EXERCISE DETAILS: Among the entries below, determine how many lines contain the word "traffic" and state only that figure.

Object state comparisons
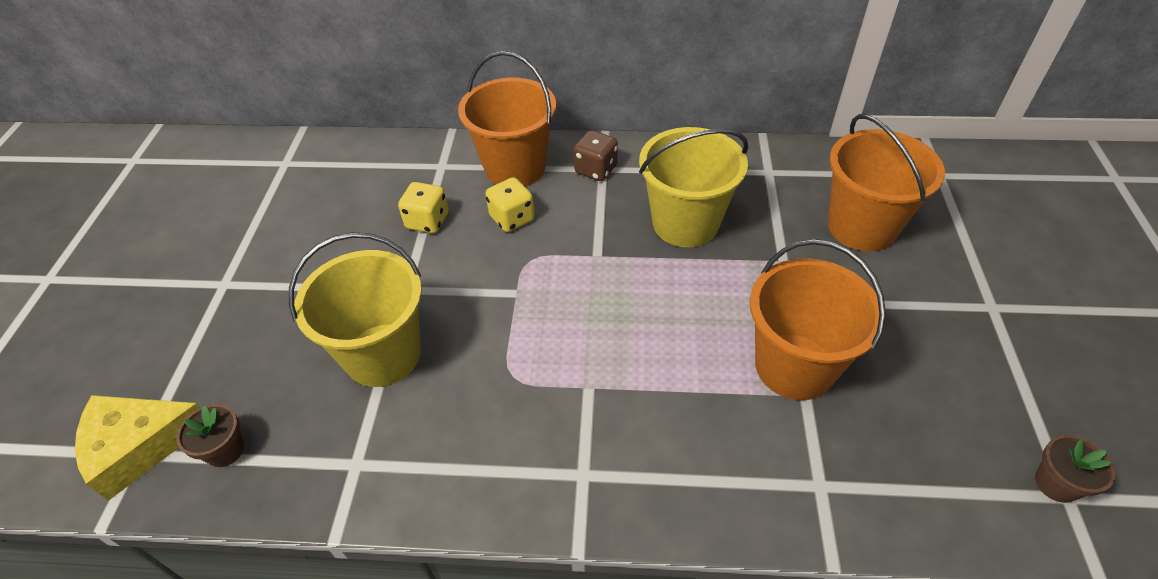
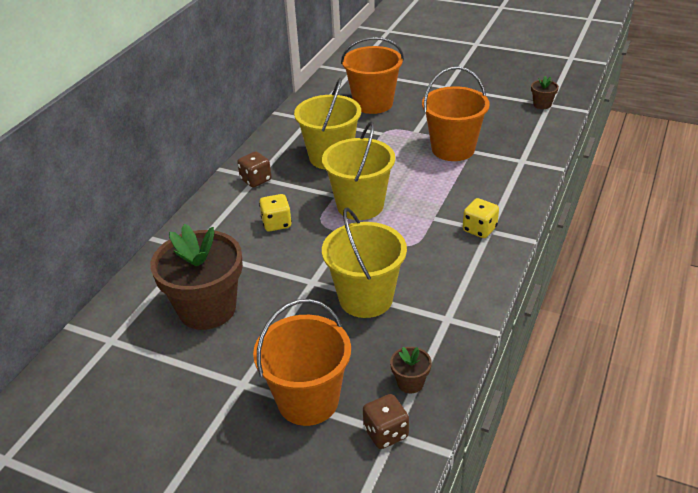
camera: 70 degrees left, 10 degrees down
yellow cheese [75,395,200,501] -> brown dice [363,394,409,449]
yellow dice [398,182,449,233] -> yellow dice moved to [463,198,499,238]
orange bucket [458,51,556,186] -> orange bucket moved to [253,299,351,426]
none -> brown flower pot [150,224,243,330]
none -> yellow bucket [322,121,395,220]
...
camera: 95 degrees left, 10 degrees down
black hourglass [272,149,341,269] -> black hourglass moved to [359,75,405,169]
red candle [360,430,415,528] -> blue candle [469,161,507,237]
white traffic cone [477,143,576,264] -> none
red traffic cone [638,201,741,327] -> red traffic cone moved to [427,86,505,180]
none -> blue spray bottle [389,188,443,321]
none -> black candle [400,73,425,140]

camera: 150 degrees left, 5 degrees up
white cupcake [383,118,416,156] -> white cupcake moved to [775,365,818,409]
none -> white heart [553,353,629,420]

TASK RESPONSE: 2